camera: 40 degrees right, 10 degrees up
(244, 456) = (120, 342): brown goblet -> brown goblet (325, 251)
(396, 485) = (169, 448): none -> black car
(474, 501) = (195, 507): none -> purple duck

# # # # #

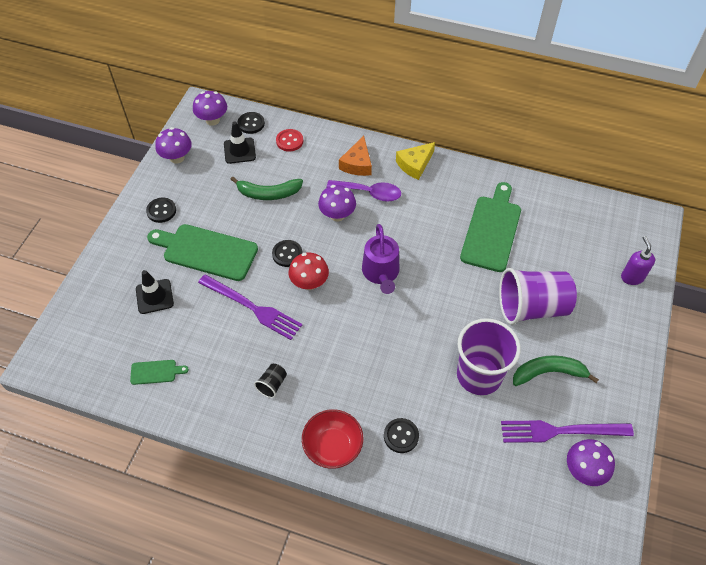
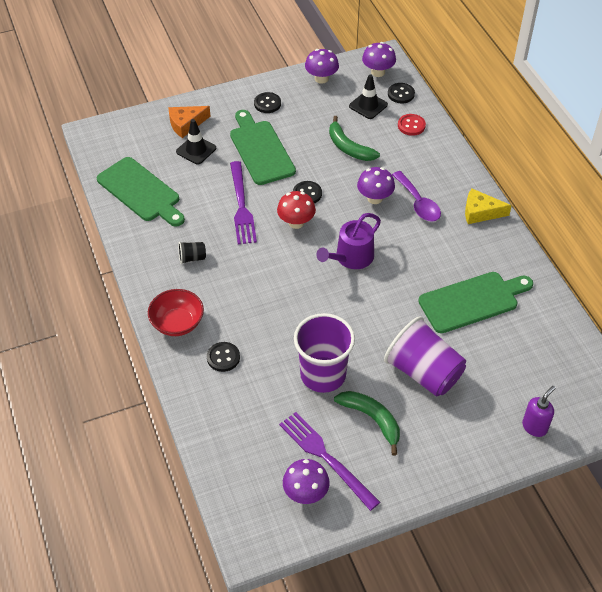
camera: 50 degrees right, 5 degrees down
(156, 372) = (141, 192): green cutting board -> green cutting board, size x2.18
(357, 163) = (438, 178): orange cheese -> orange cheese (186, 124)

# # # # #

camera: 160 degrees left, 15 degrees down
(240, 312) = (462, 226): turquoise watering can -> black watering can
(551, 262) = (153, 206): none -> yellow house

# # # # #

* Aim of the task
Transcribe the records above from the line holding "camera: 160 degrees left, 15 degrees down" down to the line holding "(551, 262) = (153, 206): none -> yellow house", inclusive, without adding anything.

* Task output
camera: 160 degrees left, 15 degrees down
(240, 312) = (462, 226): turquoise watering can -> black watering can
(551, 262) = (153, 206): none -> yellow house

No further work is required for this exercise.